• **Exercise details**
When you reach the line with "SW2: button (GND, N3) -> none", start repeating the lines exactly and keep going to the end of the records, but drop every picture.

(Saved entries)
# # # #

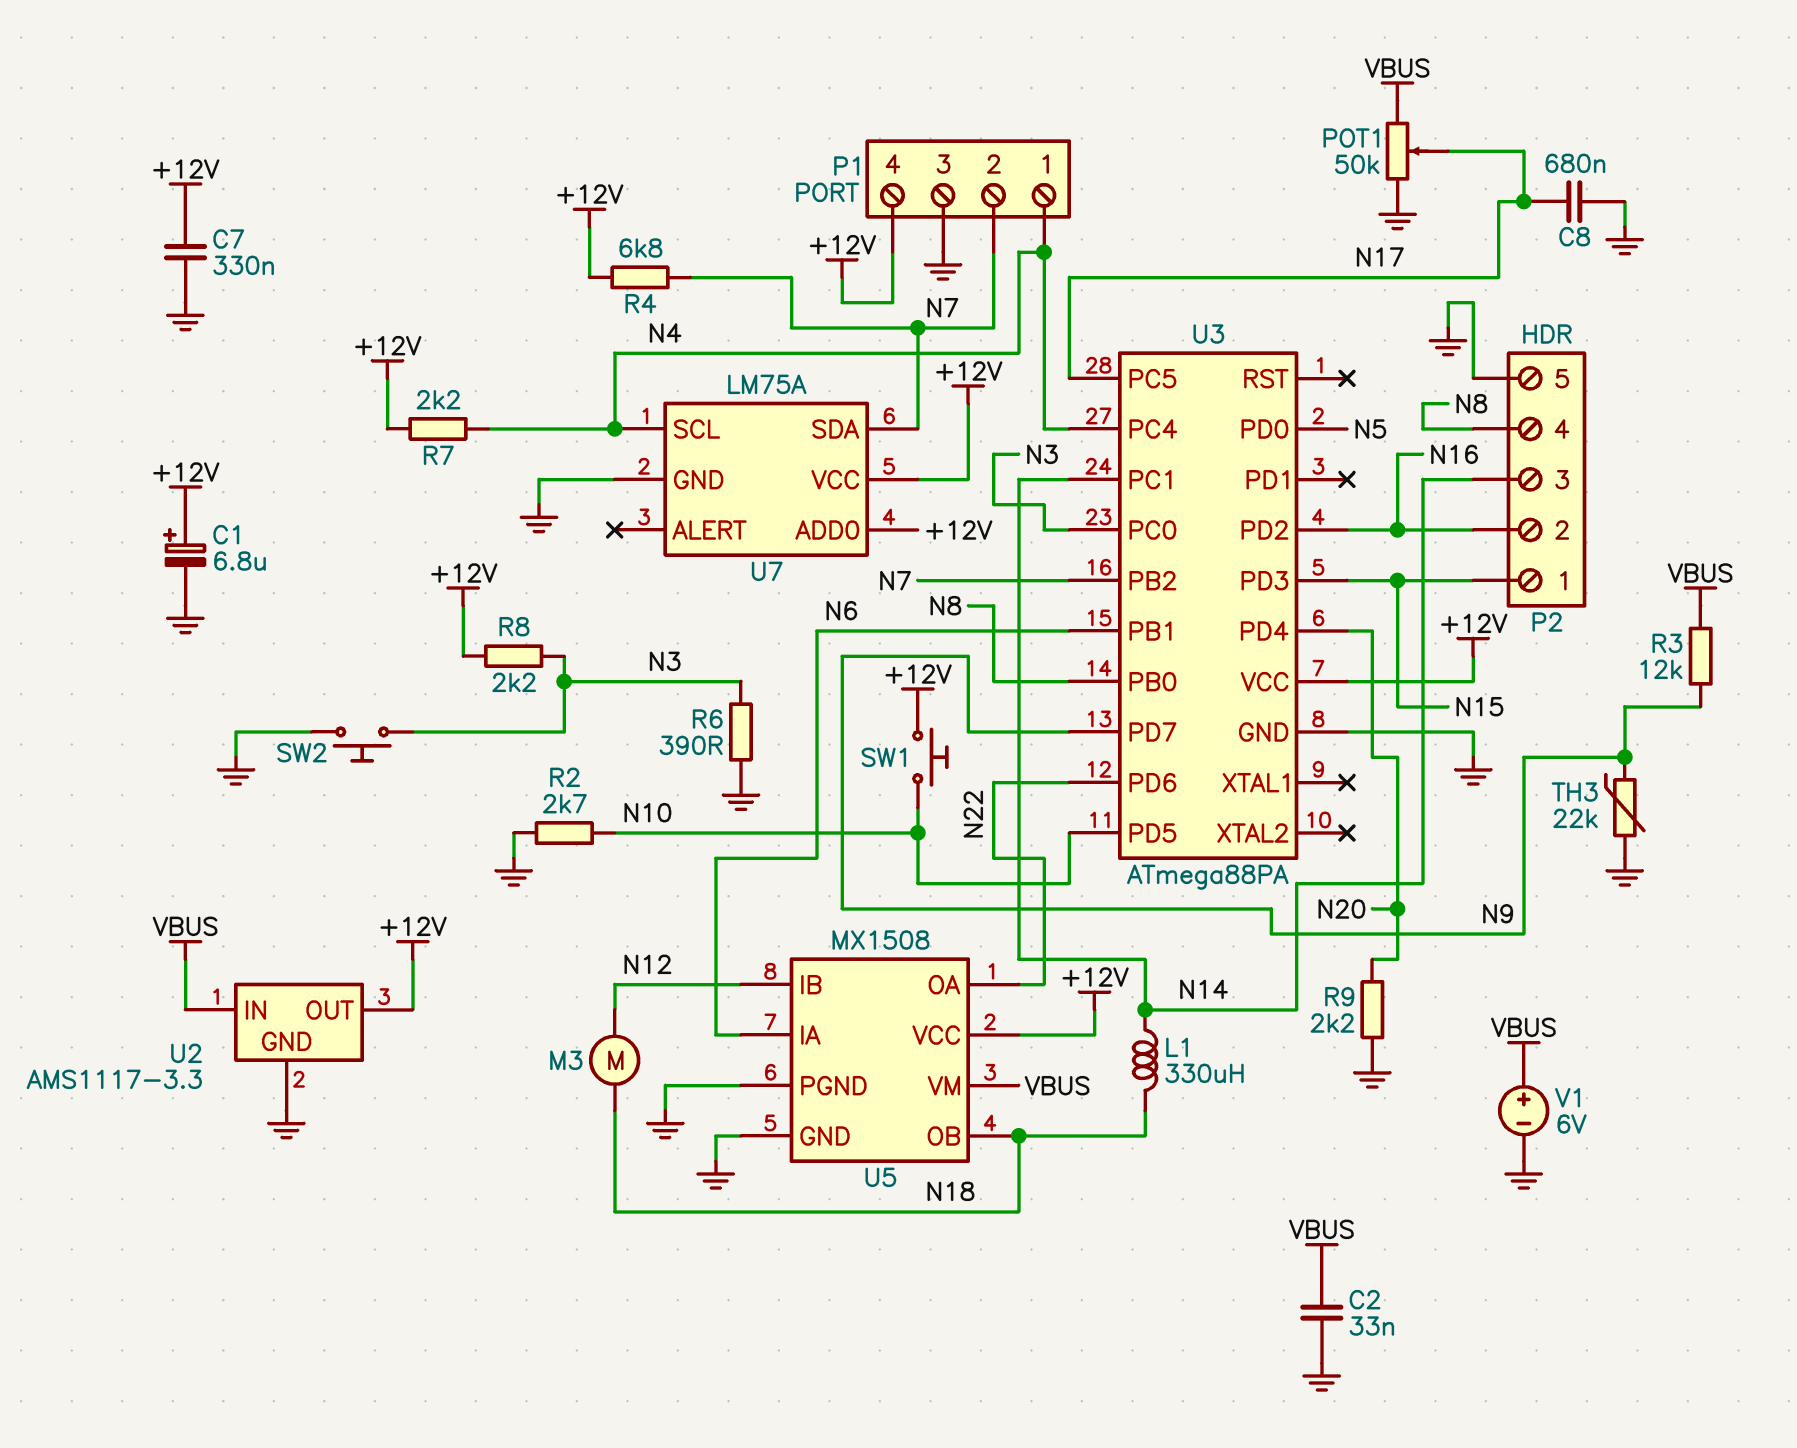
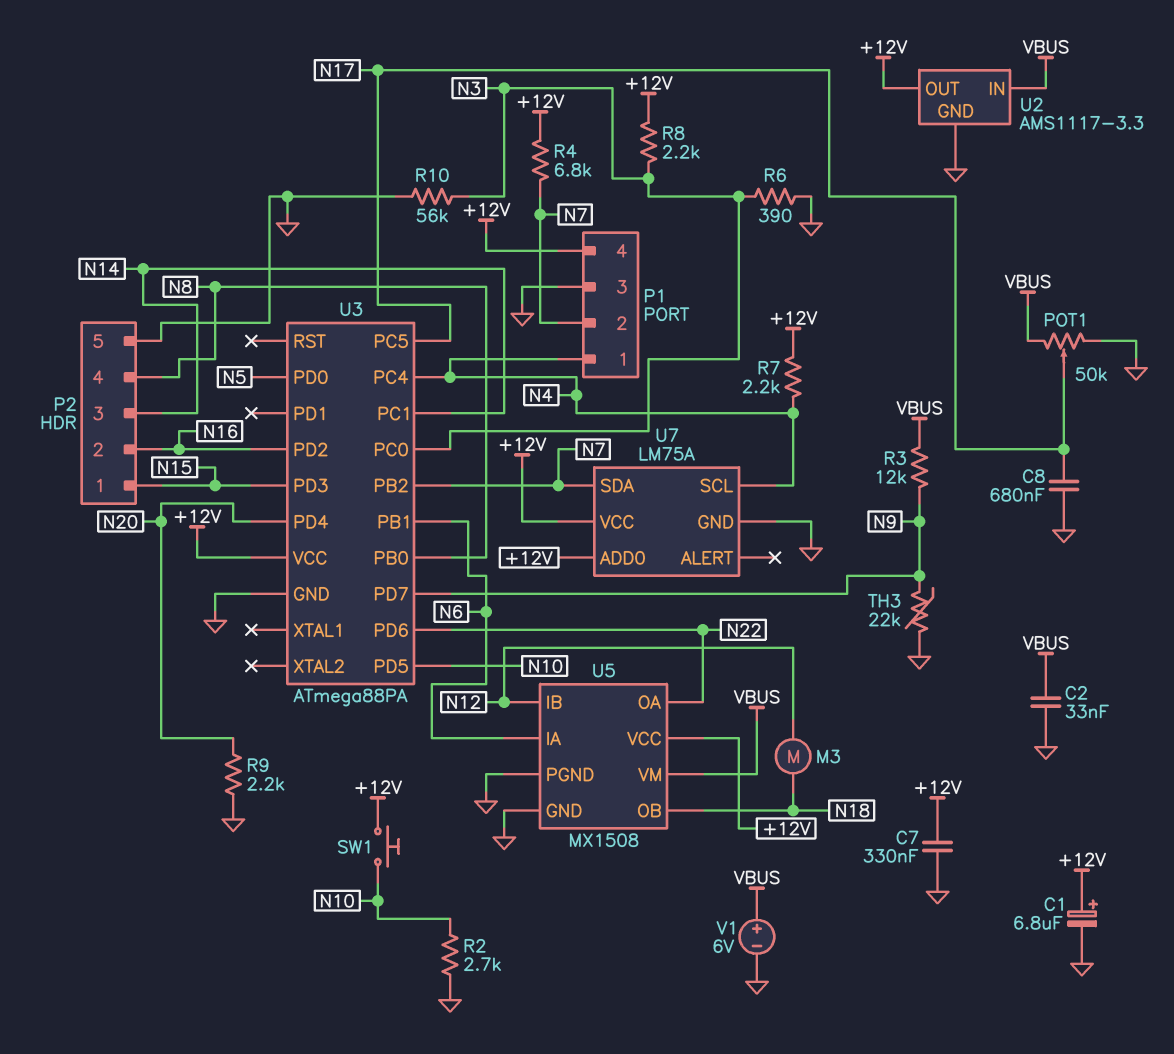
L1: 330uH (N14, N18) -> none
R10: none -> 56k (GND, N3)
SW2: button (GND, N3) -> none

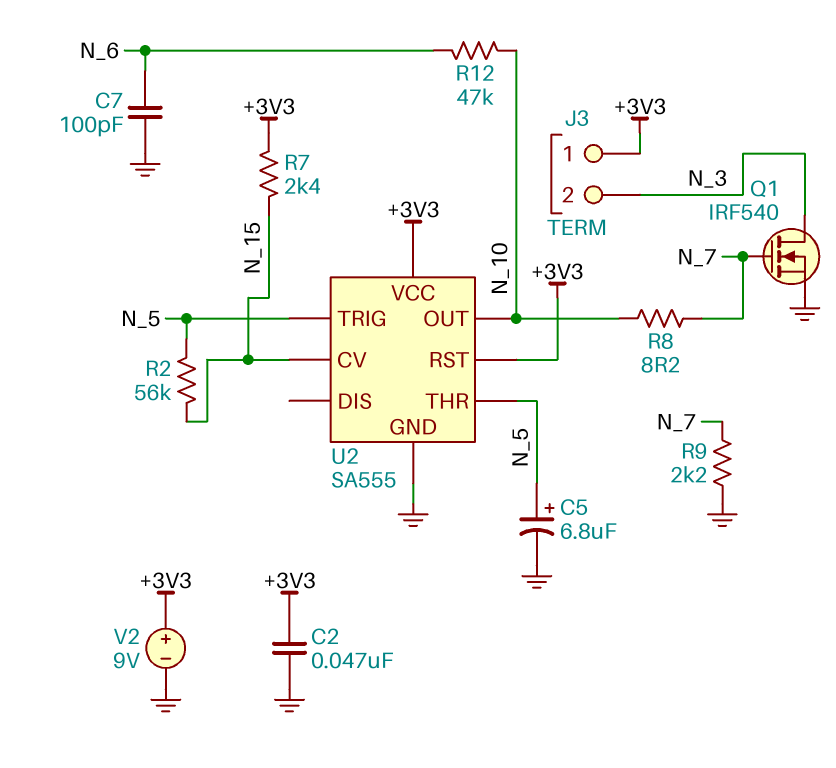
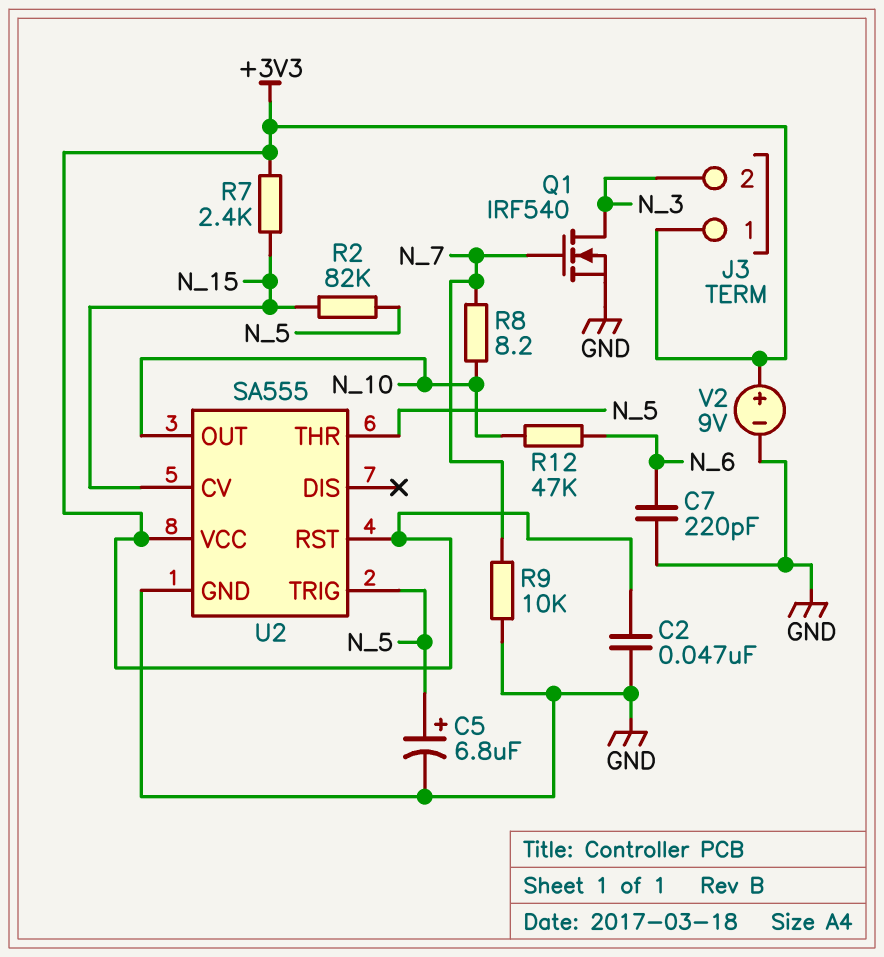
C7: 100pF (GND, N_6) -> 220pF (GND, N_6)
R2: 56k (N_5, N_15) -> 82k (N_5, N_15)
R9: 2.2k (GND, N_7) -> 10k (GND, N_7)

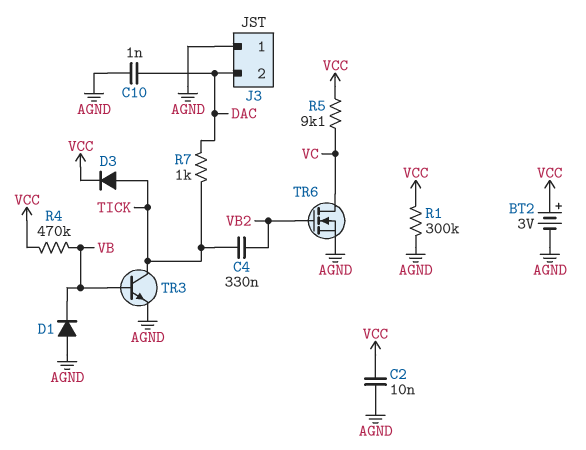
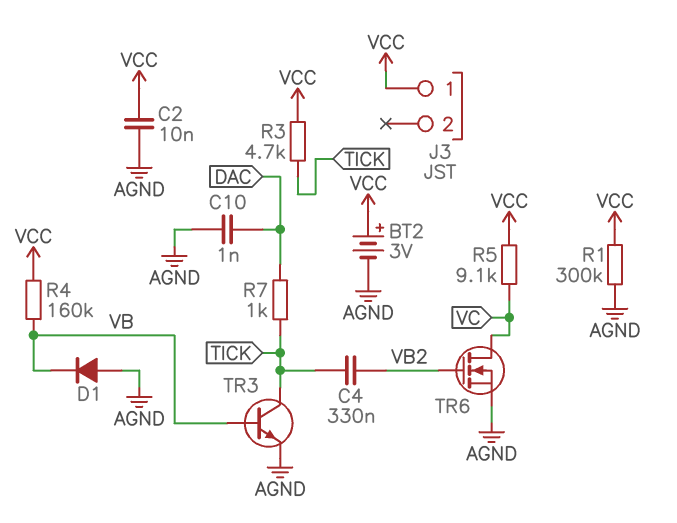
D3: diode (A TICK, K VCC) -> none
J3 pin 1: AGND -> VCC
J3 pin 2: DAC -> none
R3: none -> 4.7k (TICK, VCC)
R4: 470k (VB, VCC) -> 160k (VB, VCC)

# # # #

• **Result for this task**
SW2: button (GND, N3) -> none

C7: 100pF (GND, N_6) -> 220pF (GND, N_6)
R2: 56k (N_5, N_15) -> 82k (N_5, N_15)
R9: 2.2k (GND, N_7) -> 10k (GND, N_7)

D3: diode (A TICK, K VCC) -> none
J3 pin 1: AGND -> VCC
J3 pin 2: DAC -> none
R3: none -> 4.7k (TICK, VCC)
R4: 470k (VB, VCC) -> 160k (VB, VCC)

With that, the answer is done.